REQUIRED WORK:
Among the entries below, only the lines starting at the one with "pink star: (160, 313)" and ending at the one with "gray square: (75, 551)", both included, are to be printed exactly.

-----

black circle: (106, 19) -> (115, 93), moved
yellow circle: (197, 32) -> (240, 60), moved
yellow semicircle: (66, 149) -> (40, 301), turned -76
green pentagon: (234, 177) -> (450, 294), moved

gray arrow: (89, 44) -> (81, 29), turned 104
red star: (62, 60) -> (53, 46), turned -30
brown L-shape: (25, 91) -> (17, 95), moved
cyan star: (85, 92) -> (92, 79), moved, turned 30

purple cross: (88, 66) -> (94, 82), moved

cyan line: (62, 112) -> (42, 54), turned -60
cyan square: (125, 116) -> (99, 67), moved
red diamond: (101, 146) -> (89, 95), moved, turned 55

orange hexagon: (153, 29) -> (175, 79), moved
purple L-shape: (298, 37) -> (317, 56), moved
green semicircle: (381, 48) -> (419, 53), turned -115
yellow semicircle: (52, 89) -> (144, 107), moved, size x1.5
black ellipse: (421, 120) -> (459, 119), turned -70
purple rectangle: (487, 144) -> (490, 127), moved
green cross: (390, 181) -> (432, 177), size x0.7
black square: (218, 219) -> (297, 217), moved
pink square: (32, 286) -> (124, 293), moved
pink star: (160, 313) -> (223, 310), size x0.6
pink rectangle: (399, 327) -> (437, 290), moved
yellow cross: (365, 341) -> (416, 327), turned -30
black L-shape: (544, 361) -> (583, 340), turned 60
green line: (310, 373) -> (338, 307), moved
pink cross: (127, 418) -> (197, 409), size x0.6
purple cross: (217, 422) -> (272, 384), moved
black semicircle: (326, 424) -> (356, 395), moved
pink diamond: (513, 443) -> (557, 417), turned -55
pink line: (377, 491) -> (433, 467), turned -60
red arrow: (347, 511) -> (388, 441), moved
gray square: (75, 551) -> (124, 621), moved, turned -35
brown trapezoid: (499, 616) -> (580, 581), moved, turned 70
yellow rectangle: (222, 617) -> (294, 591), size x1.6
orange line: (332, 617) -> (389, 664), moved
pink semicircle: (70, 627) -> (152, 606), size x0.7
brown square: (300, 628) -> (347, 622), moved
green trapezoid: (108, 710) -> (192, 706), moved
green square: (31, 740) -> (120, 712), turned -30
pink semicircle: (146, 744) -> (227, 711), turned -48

-----

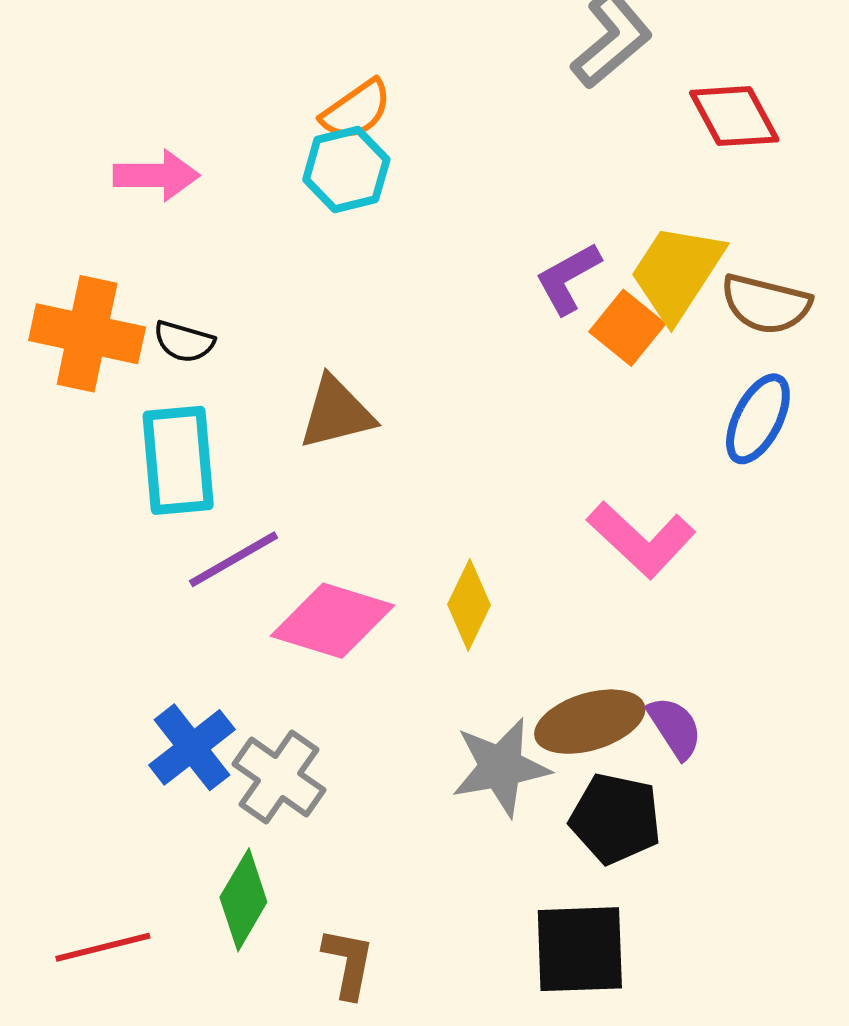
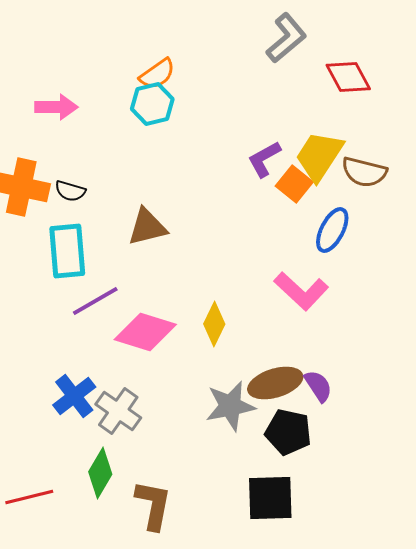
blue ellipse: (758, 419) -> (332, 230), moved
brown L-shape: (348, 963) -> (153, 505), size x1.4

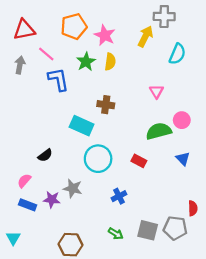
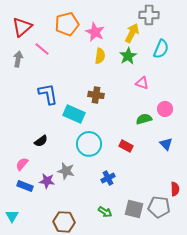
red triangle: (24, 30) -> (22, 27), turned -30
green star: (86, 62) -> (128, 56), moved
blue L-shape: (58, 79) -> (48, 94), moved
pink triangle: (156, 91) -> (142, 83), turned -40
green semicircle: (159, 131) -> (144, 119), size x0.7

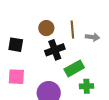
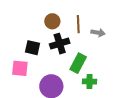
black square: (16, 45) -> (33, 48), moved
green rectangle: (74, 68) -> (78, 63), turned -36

-----

ANSWER SECTION:
pink star: (160, 313) -> (223, 310), size x0.6
pink rectangle: (399, 327) -> (437, 290), moved
yellow cross: (365, 341) -> (416, 327), turned -30
black L-shape: (544, 361) -> (583, 340), turned 60
green line: (310, 373) -> (338, 307), moved
pink cross: (127, 418) -> (197, 409), size x0.6
purple cross: (217, 422) -> (272, 384), moved
black semicircle: (326, 424) -> (356, 395), moved
pink diamond: (513, 443) -> (557, 417), turned -55
pink line: (377, 491) -> (433, 467), turned -60
red arrow: (347, 511) -> (388, 441), moved
gray square: (75, 551) -> (124, 621), moved, turned -35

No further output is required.